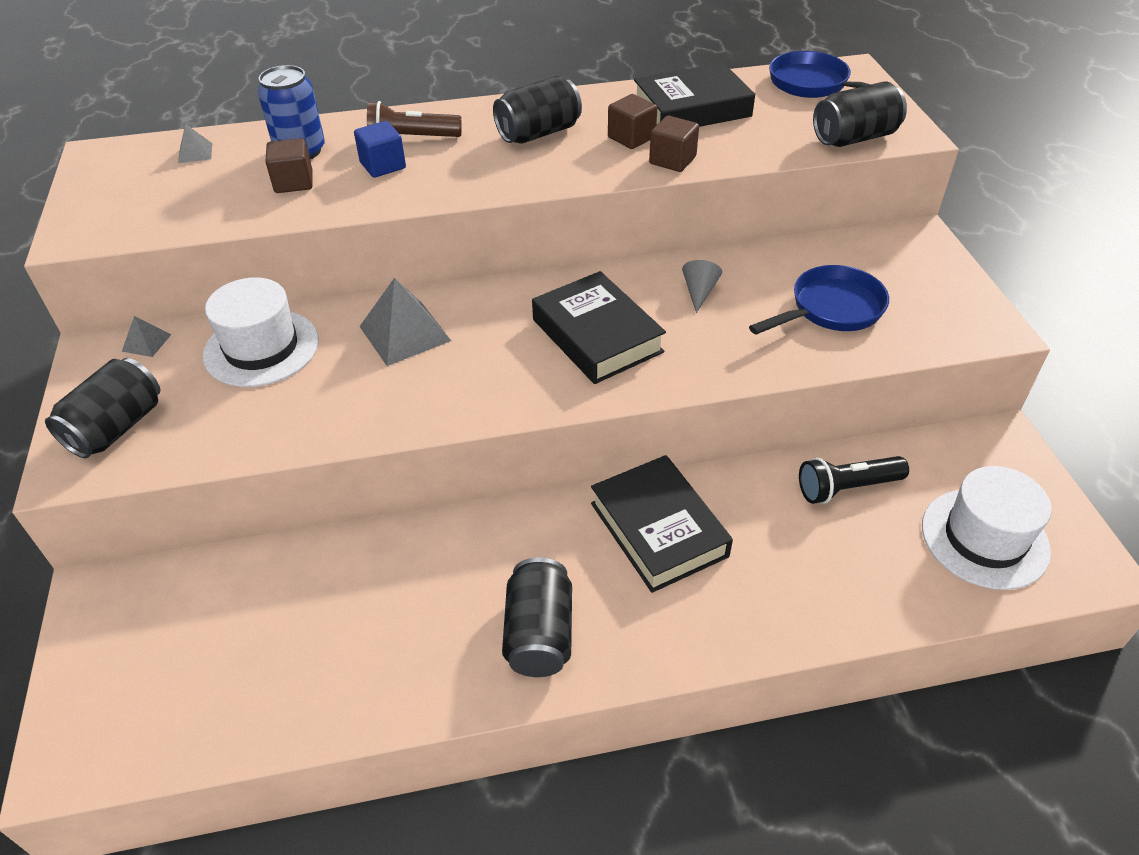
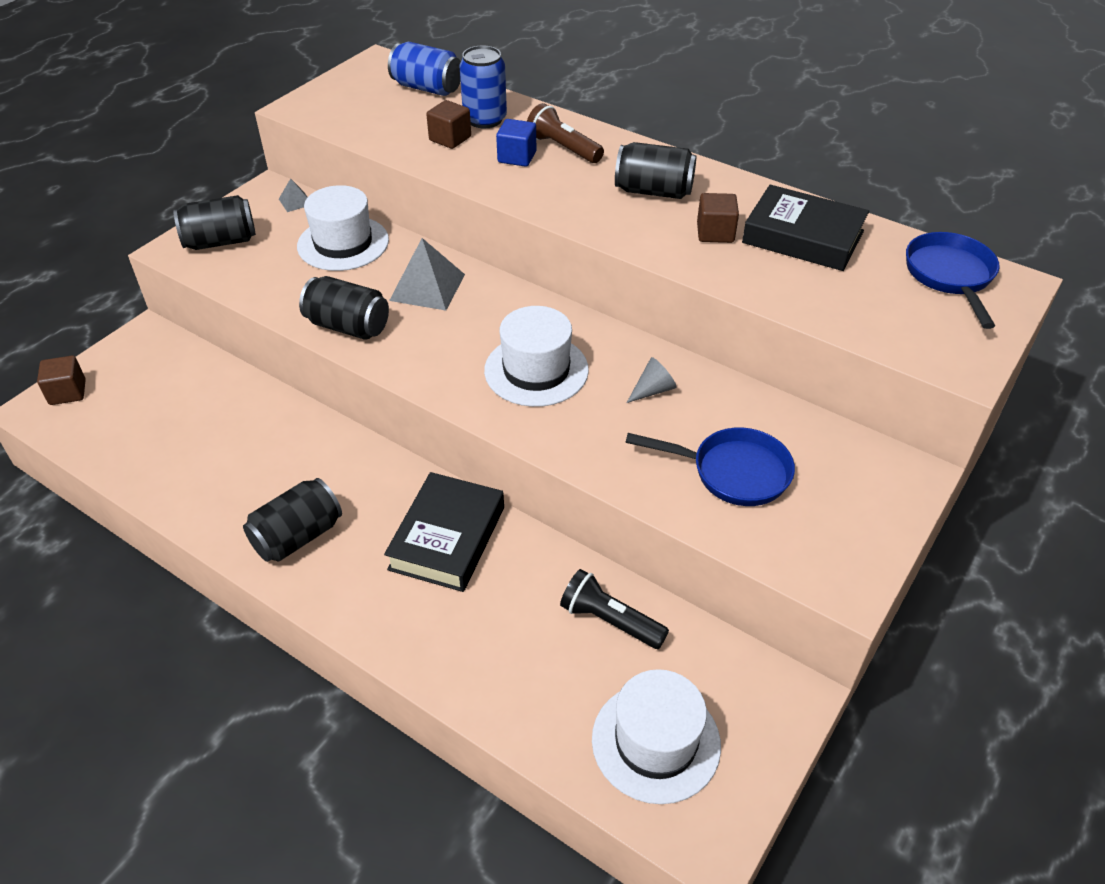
camera: 45 degrees right, 0 degrees up
grey pyramid [178,124,212,163] -> blue can [388,42,461,96]
black book [532,271,666,384] -> white hat [484,306,589,407]
brown cube [649,116,699,172] -> brown cube moved to [37,356,86,405]
black can [813,82,907,147] -> black can moved to [299,276,389,340]

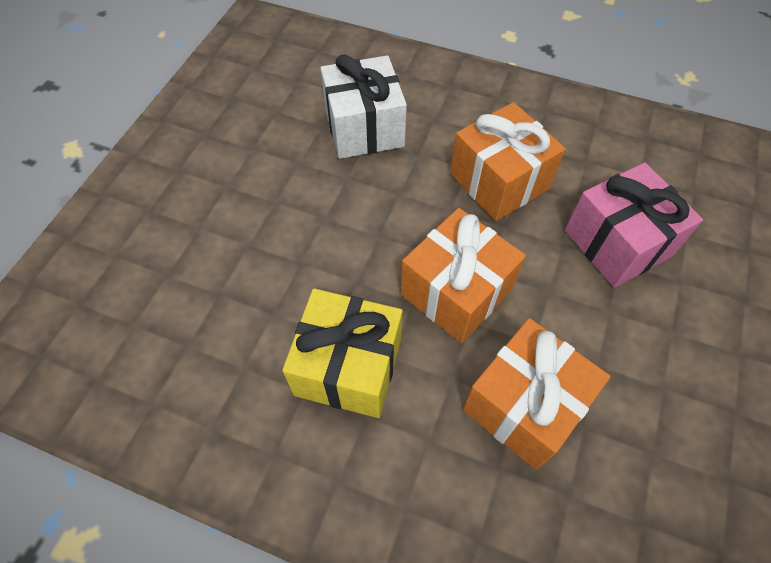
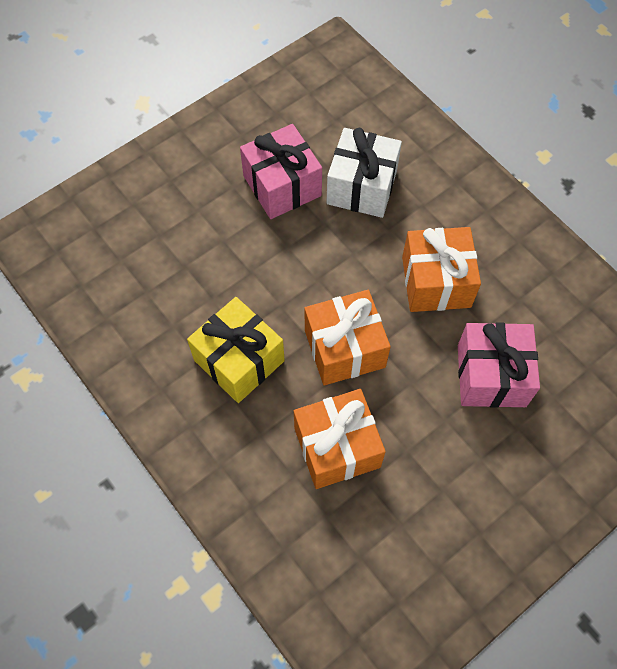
camera: 30 degrees right, 5 degrees up
none -> pink gift [240,124,322,219]

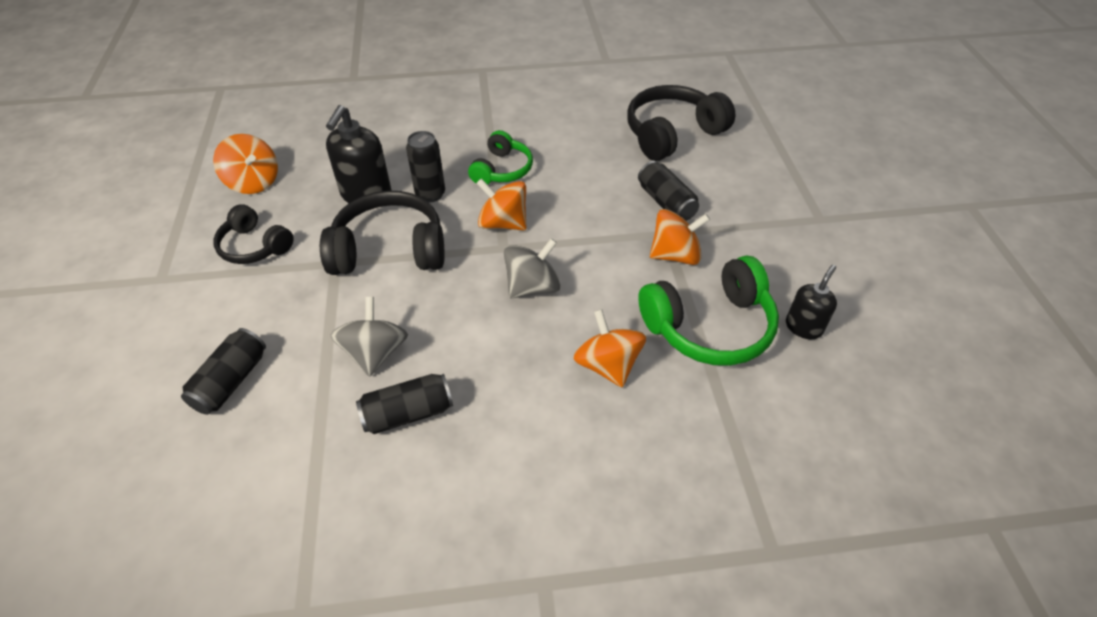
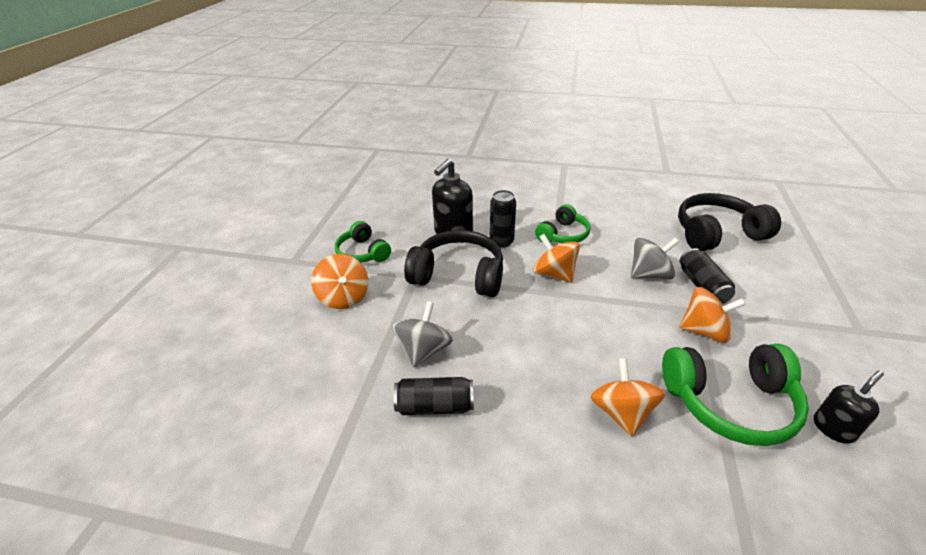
camera: 20 degrees right, 10 degrees down
black can [181,328,266,415] -> none
orange spinning top [213,134,278,194] -> orange spinning top moved to [311,254,368,309]
black headphones [213,204,294,264] -> green headphones [335,221,391,263]
grey spinning top [504,238,561,298] -> grey spinning top moved to [631,238,679,279]

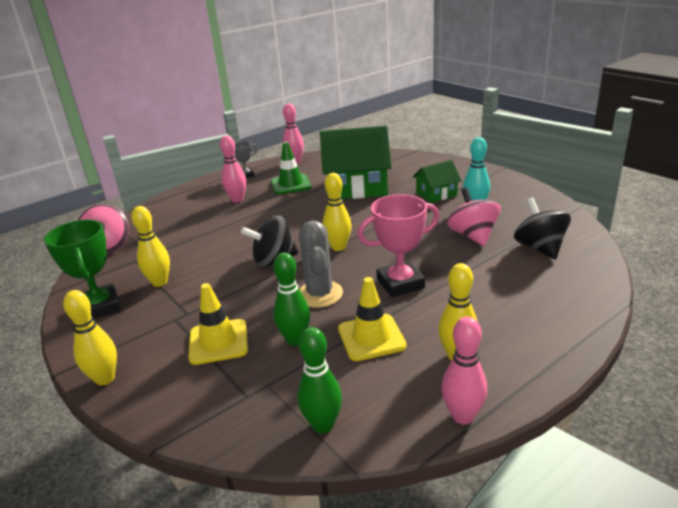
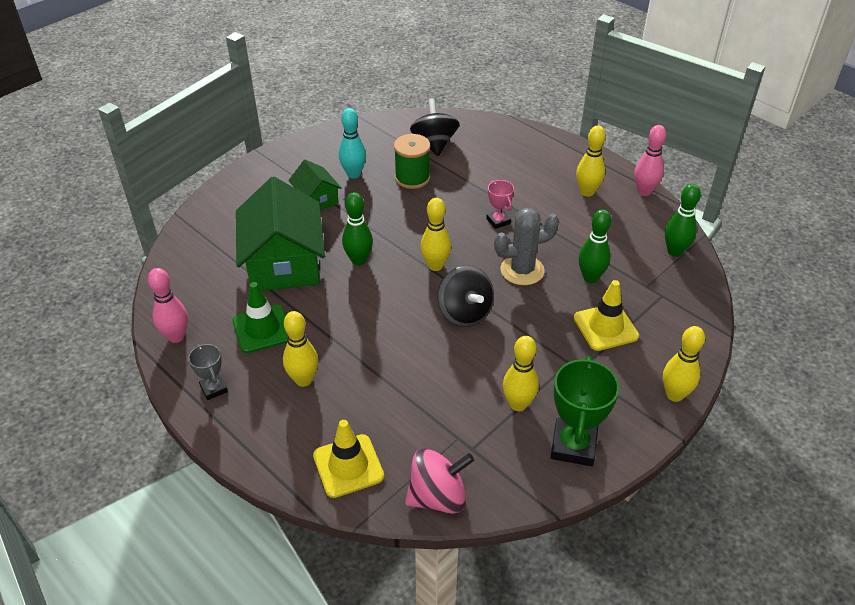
camera: 100 degrees left, 15 degrees up
green trophy [44,220,121,319] -> green trophy turned 45 degrees counterclockwise [551,356,619,466]
pink bowling pin [220,136,246,203] -> yellow bowling pin [283,311,318,387]
yellow traffic cone [338,277,407,361] -> yellow traffic cone moved to [313,420,384,498]
pink trophy [358,194,440,297] -> pink trophy [486,180,514,229], size x0.55
pink spinning top [447,188,501,246] -> green spool [394,134,430,189]
black spinning top [514,197,571,259] -> black spinning top turned 105 degrees clockwise [410,98,459,156]
none -> green bowling pin [342,192,373,266]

++++++++++++++++++++

• _WHAT YOU ARE ASKED TO DO_
Everything in the listing above, apart from its pictures, must be repeated exactly.

• _REPLY TO THE EXERCISE_
camera: 45 degrees right, 0 degrees up
grey pyramid [178,124,212,163] -> blue can [388,42,461,96]
black book [532,271,666,384] -> white hat [484,306,589,407]
brown cube [649,116,699,172] -> brown cube moved to [37,356,86,405]
black can [813,82,907,147] -> black can moved to [299,276,389,340]

camera: 30 degrees right, 5 degrees up
none -> pink gift [240,124,322,219]

camera: 20 degrees right, 10 degrees down
black can [181,328,266,415] -> none
orange spinning top [213,134,278,194] -> orange spinning top moved to [311,254,368,309]
black headphones [213,204,294,264] -> green headphones [335,221,391,263]
grey spinning top [504,238,561,298] -> grey spinning top moved to [631,238,679,279]

camera: 100 degrees left, 15 degrees up
green trophy [44,220,121,319] -> green trophy turned 45 degrees counterclockwise [551,356,619,466]
pink bowling pin [220,136,246,203] -> yellow bowling pin [283,311,318,387]
yellow traffic cone [338,277,407,361] -> yellow traffic cone moved to [313,420,384,498]
pink trophy [358,194,440,297] -> pink trophy [486,180,514,229], size x0.55
pink spinning top [447,188,501,246] -> green spool [394,134,430,189]
black spinning top [514,197,571,259] -> black spinning top turned 105 degrees clockwise [410,98,459,156]
none -> green bowling pin [342,192,373,266]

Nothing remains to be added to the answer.